Task details:
Your answer must be a single number: the count of lines in the records below that include the string "button".

Items from a dataset
★ ★ ★

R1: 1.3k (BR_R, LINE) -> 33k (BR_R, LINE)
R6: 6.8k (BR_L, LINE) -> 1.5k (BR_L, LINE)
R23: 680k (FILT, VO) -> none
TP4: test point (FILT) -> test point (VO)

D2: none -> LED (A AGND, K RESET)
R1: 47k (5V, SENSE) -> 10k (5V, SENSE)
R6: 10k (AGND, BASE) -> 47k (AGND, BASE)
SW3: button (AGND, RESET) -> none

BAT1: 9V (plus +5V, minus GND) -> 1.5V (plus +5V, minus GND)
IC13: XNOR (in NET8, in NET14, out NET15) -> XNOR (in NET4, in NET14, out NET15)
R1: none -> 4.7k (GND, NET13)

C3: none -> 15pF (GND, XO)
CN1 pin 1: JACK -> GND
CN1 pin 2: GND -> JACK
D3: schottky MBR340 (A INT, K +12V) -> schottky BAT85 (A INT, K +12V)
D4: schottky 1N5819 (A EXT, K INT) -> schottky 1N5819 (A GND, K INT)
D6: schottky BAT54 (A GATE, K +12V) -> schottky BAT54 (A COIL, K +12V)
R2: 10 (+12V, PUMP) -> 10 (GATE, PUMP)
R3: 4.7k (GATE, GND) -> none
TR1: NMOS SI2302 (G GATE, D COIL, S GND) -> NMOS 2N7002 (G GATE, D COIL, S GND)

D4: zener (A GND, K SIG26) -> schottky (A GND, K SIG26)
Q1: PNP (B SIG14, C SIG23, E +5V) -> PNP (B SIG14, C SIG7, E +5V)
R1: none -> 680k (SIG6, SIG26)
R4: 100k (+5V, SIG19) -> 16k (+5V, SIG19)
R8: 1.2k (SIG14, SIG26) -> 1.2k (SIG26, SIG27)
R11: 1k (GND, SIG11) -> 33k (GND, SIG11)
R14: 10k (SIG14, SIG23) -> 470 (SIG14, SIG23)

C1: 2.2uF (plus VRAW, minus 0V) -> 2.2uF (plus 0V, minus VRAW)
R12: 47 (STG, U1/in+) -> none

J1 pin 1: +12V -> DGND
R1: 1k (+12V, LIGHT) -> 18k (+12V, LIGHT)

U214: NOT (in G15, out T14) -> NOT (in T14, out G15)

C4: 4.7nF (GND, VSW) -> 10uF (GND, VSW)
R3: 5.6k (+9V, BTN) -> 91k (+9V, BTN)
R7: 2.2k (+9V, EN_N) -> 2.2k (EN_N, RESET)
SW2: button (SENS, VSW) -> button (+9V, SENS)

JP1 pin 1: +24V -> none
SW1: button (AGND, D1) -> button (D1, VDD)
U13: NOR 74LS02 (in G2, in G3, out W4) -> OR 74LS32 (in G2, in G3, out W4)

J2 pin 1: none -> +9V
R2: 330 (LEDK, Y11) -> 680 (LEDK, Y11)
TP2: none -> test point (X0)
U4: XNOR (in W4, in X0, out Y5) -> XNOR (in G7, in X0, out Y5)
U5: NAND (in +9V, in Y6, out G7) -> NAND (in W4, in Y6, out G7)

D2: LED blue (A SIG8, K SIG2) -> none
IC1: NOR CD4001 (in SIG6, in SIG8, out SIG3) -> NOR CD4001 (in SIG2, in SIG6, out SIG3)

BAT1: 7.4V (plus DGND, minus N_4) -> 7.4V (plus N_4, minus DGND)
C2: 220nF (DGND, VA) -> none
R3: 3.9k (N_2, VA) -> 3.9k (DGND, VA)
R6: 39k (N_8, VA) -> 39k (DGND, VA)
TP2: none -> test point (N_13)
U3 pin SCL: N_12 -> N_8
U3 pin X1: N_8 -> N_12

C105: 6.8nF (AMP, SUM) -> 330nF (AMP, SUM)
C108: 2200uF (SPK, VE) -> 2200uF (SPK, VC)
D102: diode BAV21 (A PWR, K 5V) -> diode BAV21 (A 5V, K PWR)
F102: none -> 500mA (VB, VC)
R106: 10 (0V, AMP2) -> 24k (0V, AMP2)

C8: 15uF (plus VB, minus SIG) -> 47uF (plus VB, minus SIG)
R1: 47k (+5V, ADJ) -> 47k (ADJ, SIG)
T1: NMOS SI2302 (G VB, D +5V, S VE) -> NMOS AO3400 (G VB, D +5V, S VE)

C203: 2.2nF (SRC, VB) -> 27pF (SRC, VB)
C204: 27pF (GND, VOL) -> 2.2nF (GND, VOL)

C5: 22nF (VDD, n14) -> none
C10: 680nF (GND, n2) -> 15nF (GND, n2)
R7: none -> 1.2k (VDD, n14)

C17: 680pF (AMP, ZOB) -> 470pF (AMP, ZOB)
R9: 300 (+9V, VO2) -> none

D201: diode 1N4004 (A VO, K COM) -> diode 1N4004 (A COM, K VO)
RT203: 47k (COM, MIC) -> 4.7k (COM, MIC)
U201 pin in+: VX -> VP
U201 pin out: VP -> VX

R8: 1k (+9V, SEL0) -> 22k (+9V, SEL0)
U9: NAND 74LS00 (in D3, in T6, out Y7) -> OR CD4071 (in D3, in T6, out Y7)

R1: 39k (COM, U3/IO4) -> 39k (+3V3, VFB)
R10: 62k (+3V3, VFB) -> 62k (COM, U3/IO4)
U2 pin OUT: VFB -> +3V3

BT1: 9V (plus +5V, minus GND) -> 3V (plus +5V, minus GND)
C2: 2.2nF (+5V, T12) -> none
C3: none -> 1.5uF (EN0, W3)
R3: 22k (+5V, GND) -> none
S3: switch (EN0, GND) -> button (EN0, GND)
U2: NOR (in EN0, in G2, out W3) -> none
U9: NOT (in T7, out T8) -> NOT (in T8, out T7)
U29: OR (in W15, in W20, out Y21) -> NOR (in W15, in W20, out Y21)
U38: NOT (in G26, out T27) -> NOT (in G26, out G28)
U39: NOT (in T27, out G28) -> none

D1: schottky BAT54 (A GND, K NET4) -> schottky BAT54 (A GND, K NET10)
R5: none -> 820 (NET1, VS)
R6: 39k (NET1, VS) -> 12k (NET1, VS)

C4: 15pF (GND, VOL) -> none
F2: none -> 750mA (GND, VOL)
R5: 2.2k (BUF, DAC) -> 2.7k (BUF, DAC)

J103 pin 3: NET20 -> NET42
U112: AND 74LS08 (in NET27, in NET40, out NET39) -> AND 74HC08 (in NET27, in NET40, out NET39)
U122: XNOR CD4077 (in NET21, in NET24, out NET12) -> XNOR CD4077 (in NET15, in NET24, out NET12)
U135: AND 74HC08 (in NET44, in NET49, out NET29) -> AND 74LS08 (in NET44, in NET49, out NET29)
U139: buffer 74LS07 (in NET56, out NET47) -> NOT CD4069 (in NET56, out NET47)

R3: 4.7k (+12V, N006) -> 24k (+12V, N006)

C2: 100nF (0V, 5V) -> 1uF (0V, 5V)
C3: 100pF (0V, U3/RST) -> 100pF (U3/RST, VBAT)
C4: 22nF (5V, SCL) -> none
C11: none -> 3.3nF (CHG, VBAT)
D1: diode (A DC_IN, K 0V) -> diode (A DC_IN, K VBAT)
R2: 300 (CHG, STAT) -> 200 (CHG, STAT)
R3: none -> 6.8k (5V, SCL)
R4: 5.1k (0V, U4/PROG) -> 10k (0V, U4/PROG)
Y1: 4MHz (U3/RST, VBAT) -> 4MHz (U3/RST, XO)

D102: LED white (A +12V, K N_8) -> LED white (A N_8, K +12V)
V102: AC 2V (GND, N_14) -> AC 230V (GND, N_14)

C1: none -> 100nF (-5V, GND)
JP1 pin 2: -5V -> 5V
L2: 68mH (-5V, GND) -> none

★ ★ ★

Solution:
4